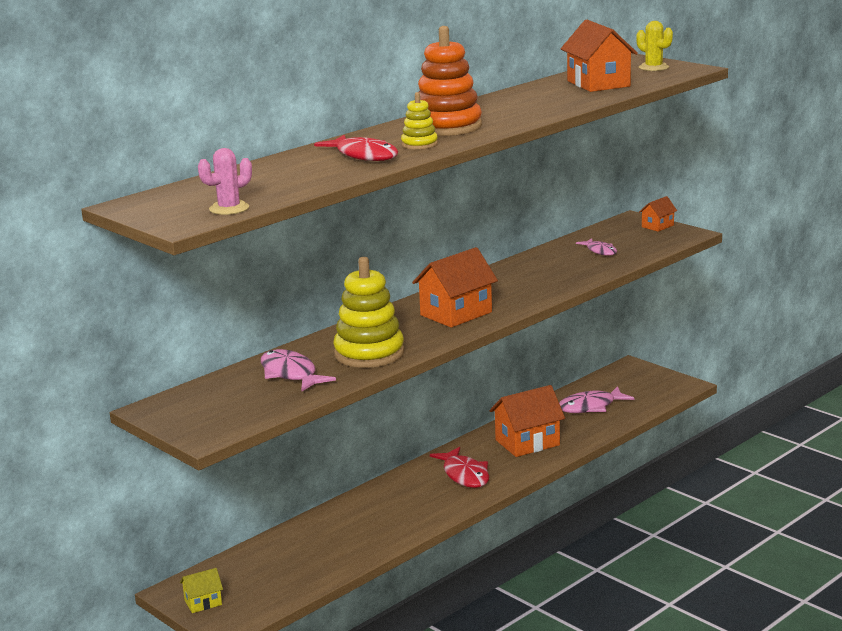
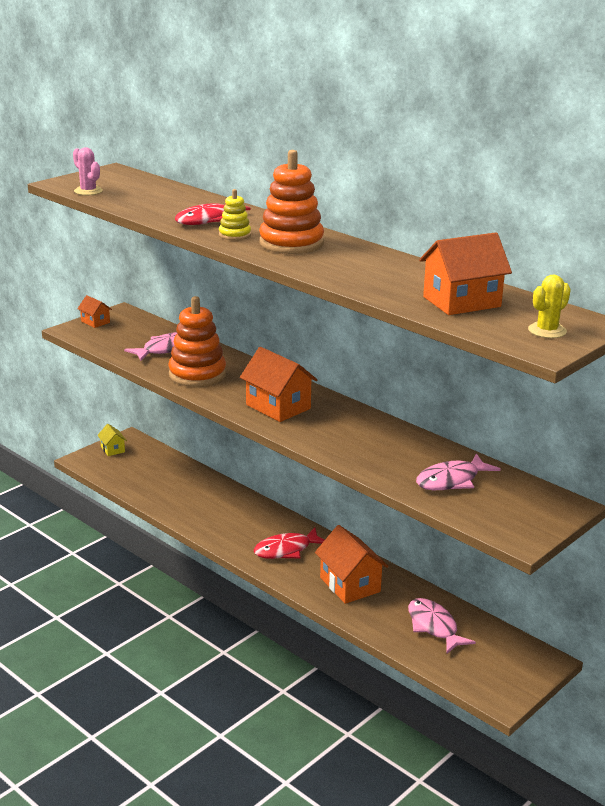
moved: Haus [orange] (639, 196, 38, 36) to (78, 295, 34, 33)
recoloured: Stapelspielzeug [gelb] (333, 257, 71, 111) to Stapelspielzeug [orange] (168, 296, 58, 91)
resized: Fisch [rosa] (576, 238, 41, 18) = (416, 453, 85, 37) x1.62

● AIM OF THE TASK
Nothing but the lines from the one containing "recoloured: Stapelspielzeug [gelb]" through the last line of the data above should be set down, word for word.

● SOLUTION
recoloured: Stapelspielzeug [gelb] (333, 257, 71, 111) to Stapelspielzeug [orange] (168, 296, 58, 91)
resized: Fisch [rosa] (576, 238, 41, 18) = (416, 453, 85, 37) x1.62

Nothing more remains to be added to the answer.